→ **Work task**: Pictures stay out of the answer, but every line of the material must be restated exactly.

→ **Dataset entries**:
[Start of section]
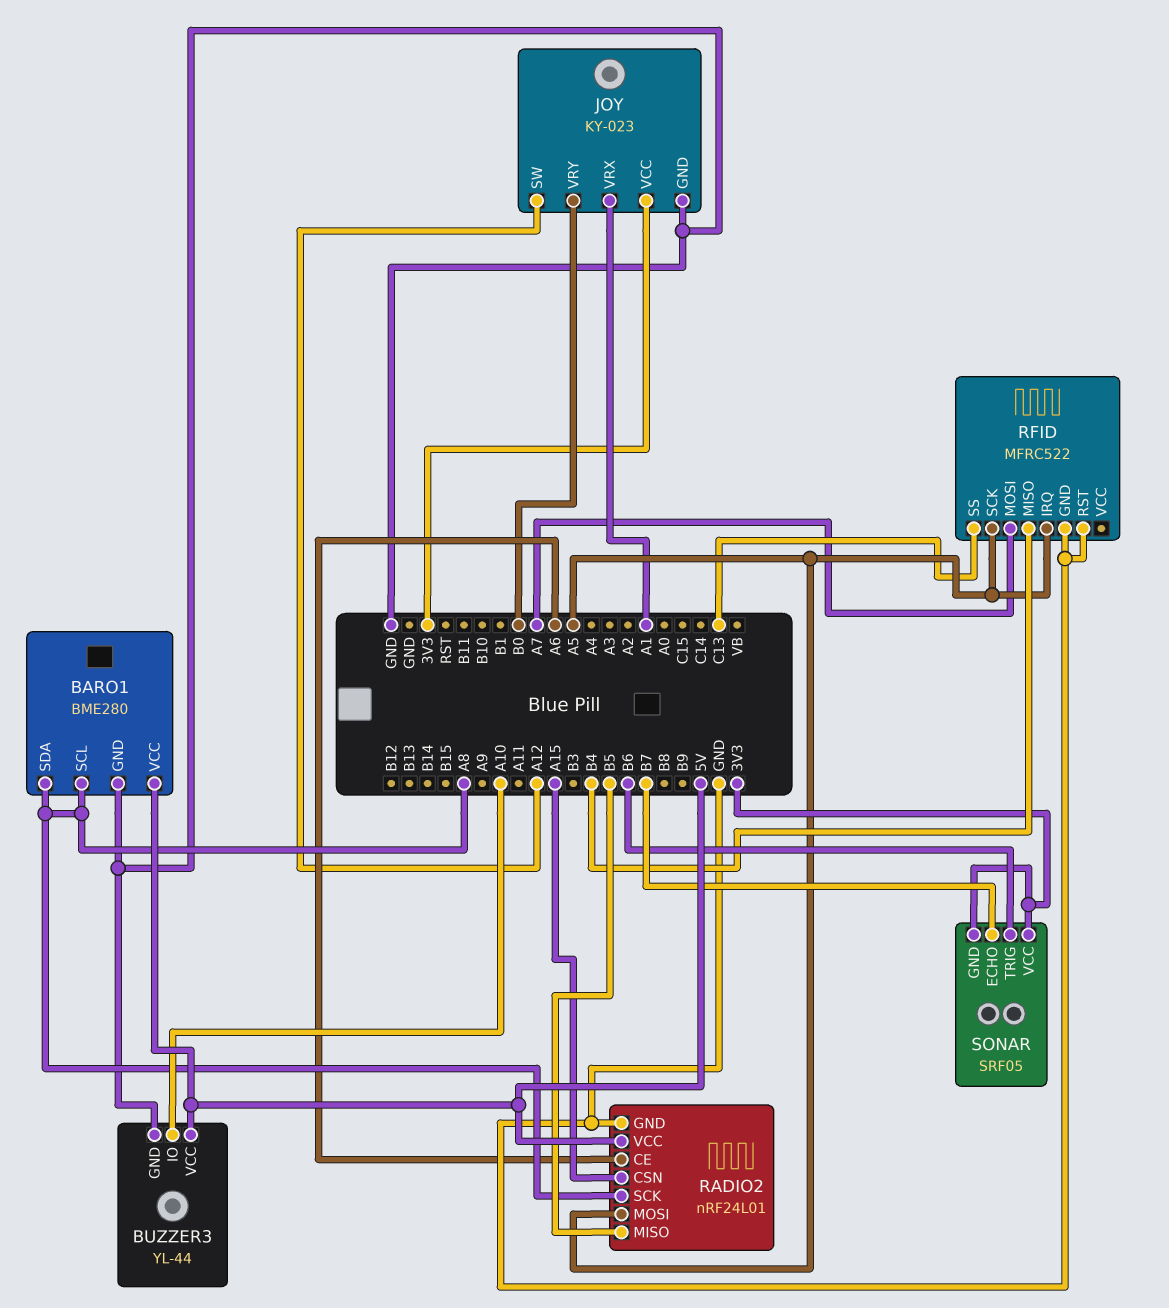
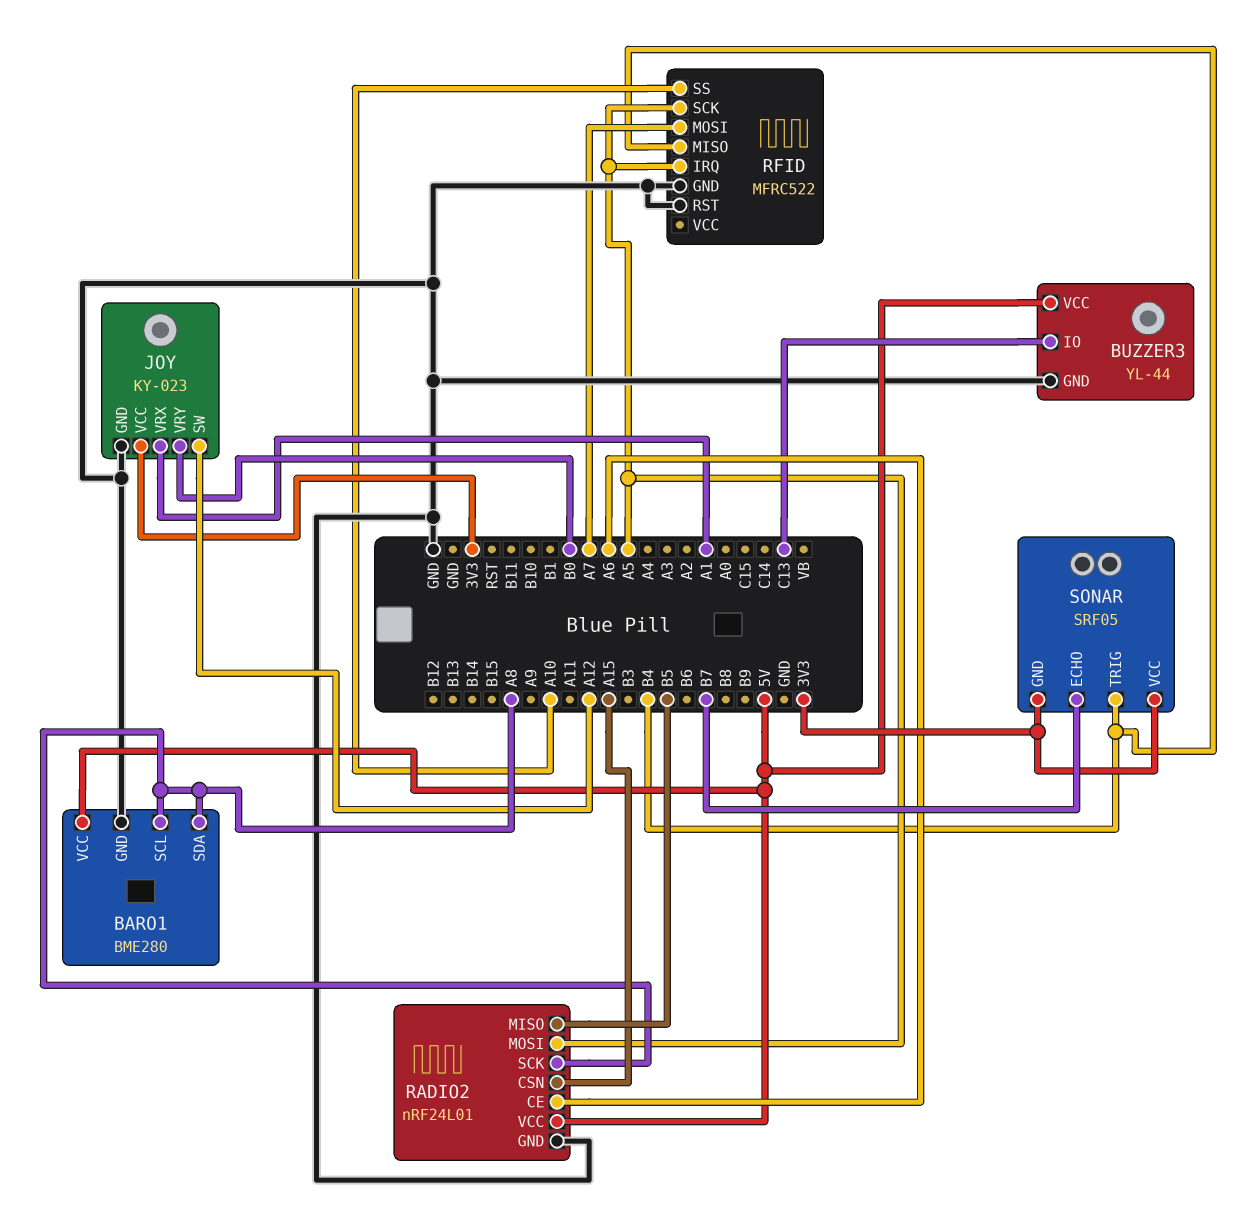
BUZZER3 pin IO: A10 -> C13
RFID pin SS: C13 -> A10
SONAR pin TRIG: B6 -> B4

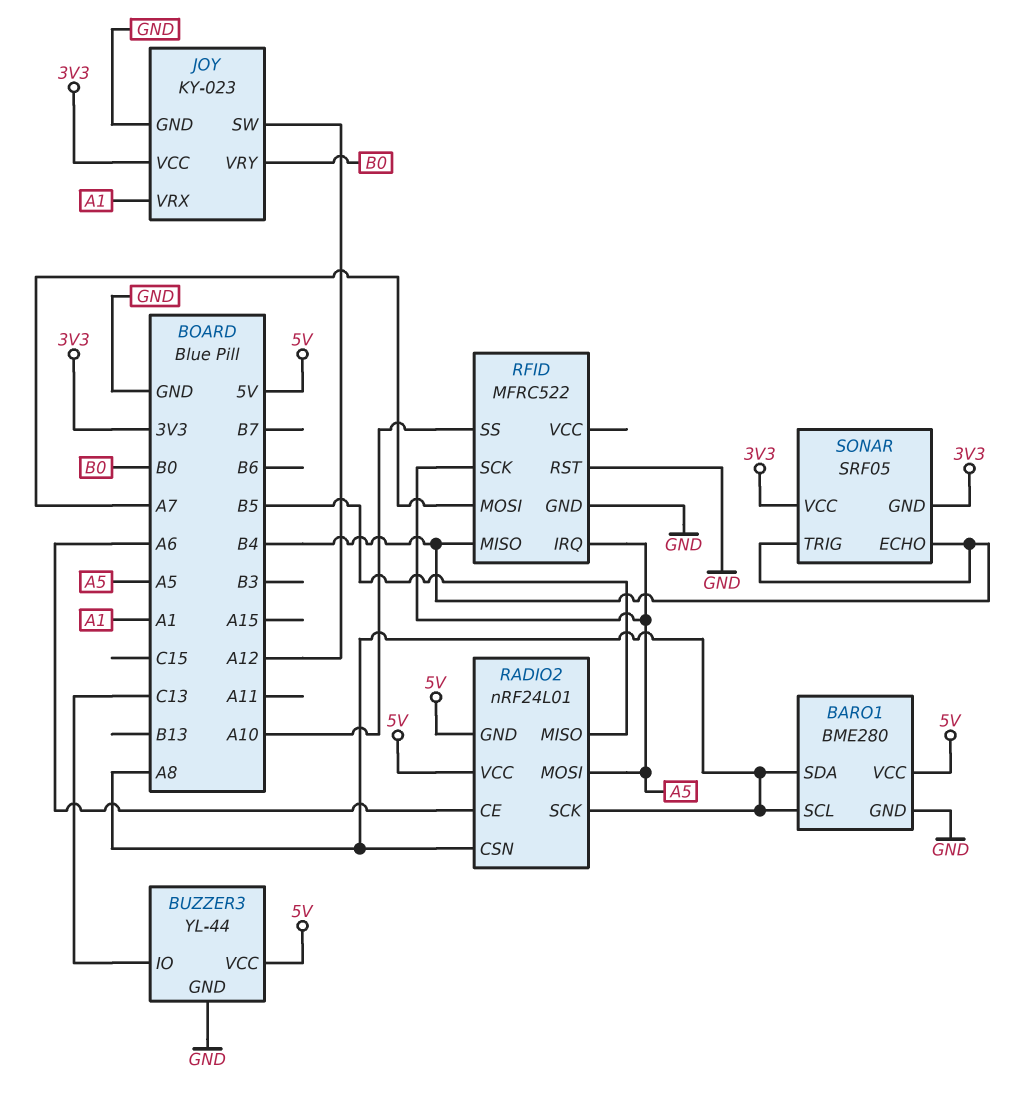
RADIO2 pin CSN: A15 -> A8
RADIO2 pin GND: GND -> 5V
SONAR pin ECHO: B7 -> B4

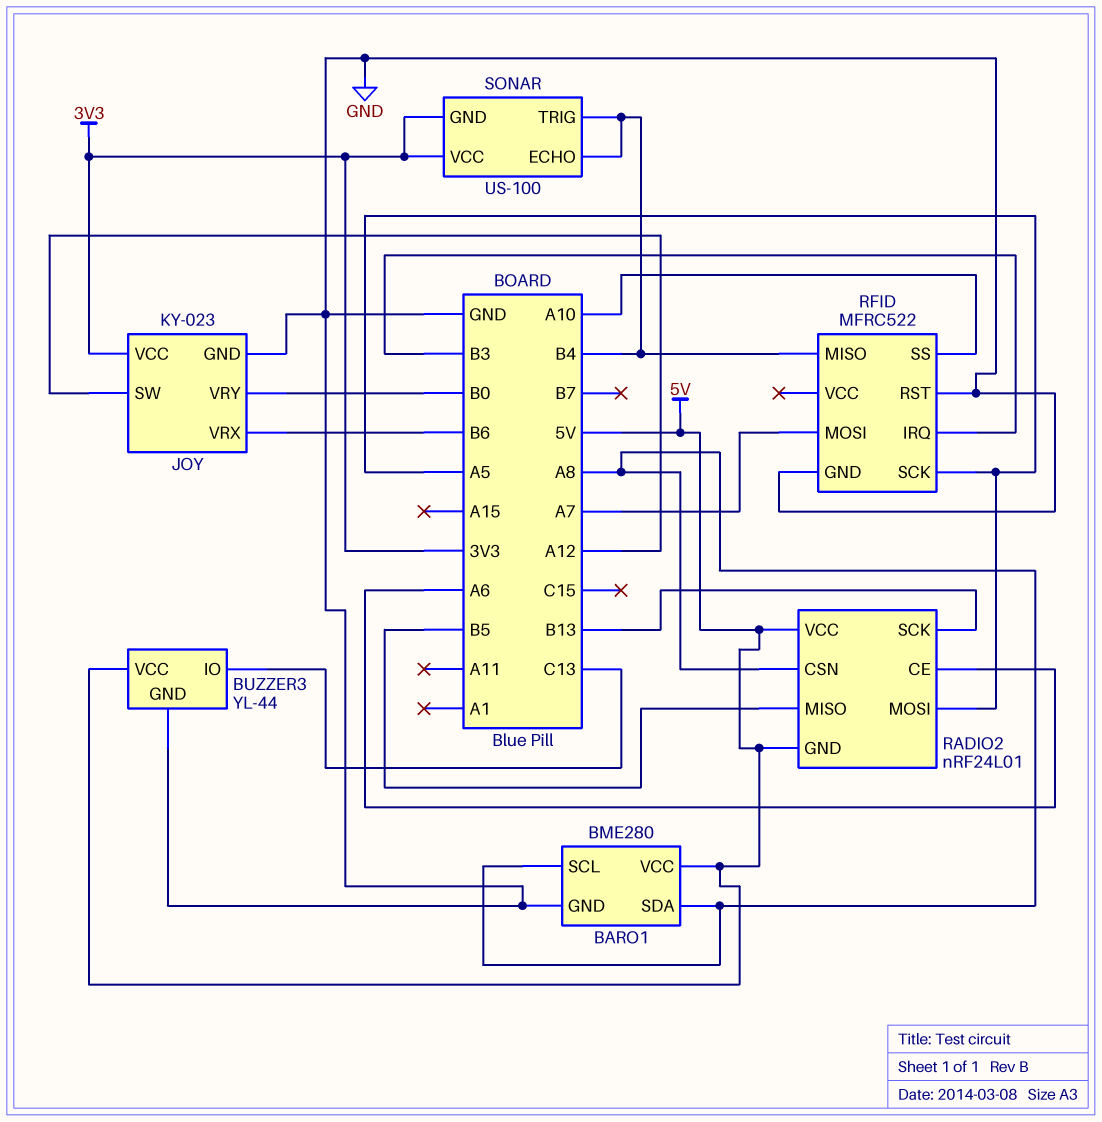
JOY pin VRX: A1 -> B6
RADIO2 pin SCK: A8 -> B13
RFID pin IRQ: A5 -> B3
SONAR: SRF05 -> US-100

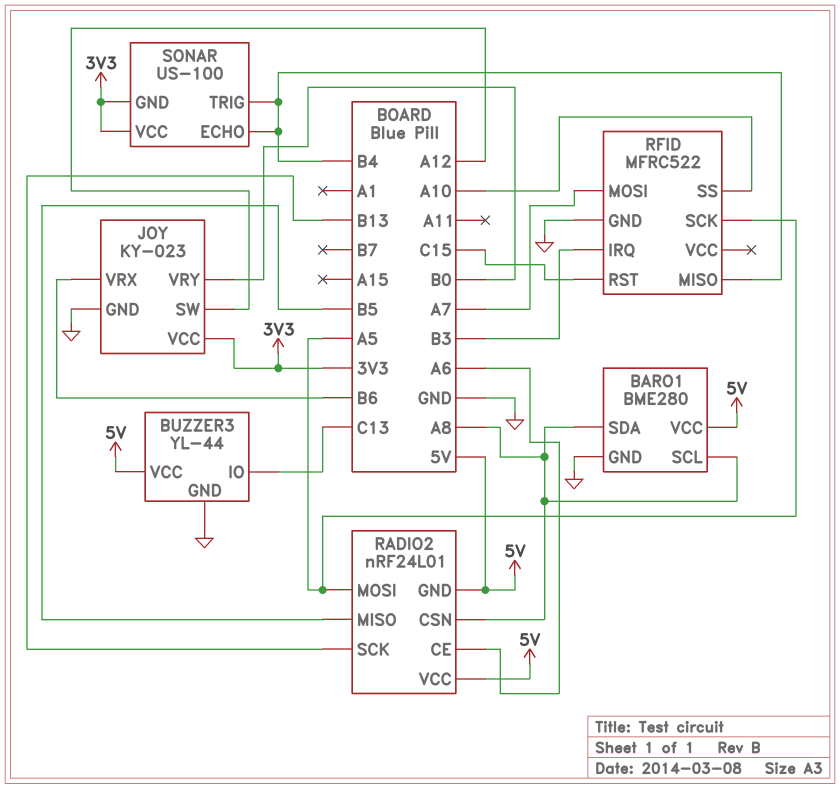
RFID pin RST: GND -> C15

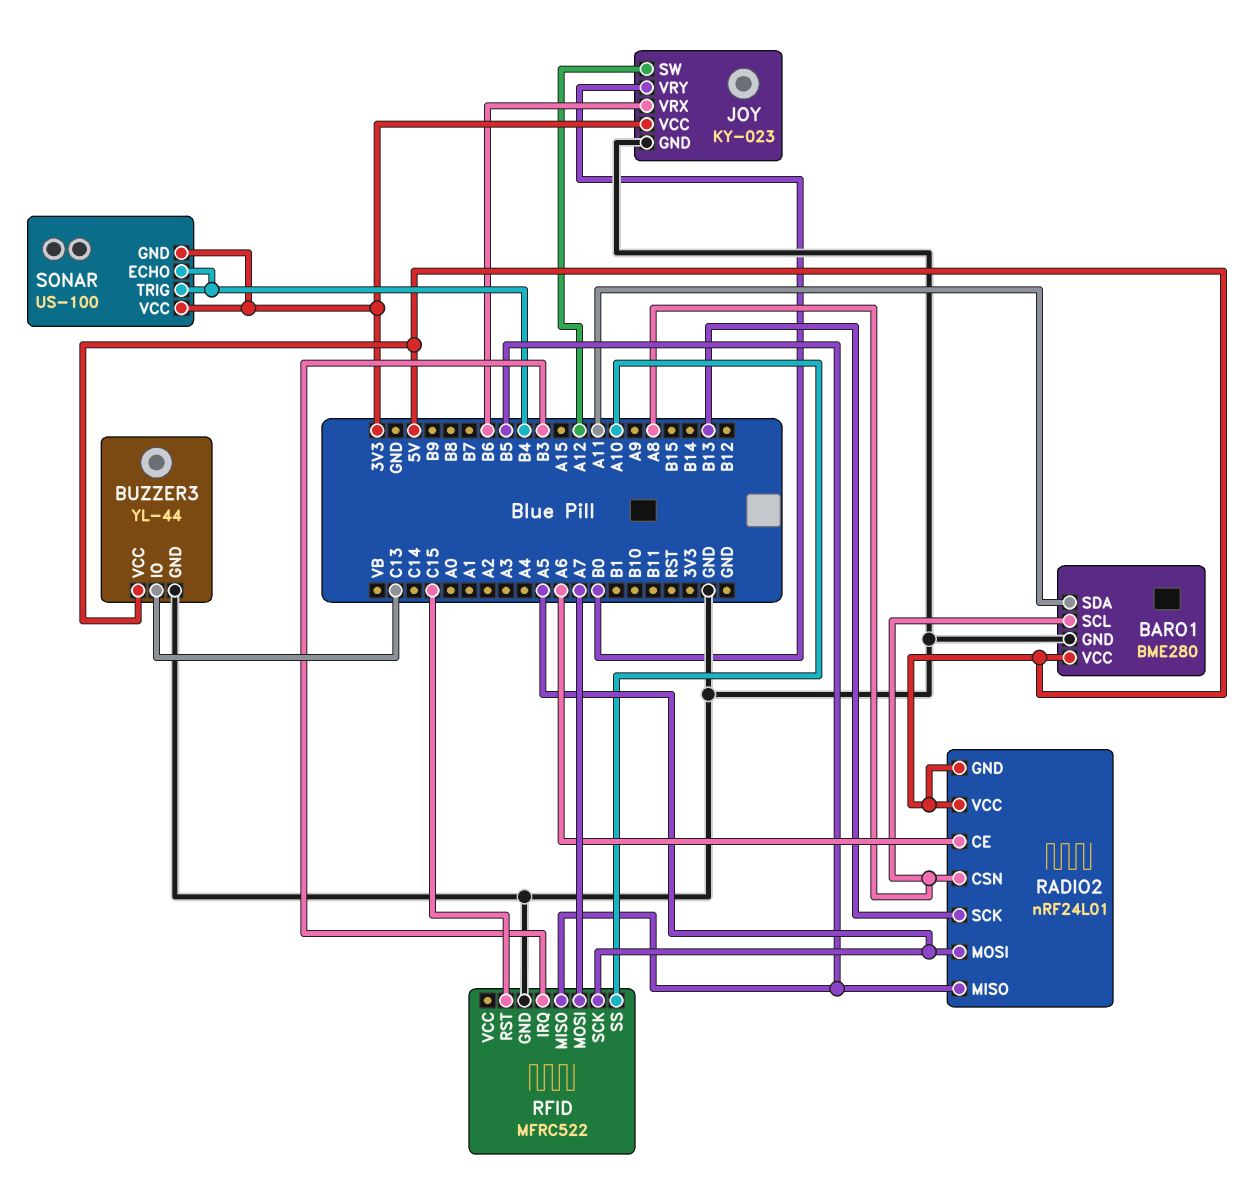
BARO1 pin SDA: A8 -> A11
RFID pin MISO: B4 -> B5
[End of section]
→ **Response to this task**:
BUZZER3 pin IO: A10 -> C13
RFID pin SS: C13 -> A10
SONAR pin TRIG: B6 -> B4

RADIO2 pin CSN: A15 -> A8
RADIO2 pin GND: GND -> 5V
SONAR pin ECHO: B7 -> B4

JOY pin VRX: A1 -> B6
RADIO2 pin SCK: A8 -> B13
RFID pin IRQ: A5 -> B3
SONAR: SRF05 -> US-100

RFID pin RST: GND -> C15

BARO1 pin SDA: A8 -> A11
RFID pin MISO: B4 -> B5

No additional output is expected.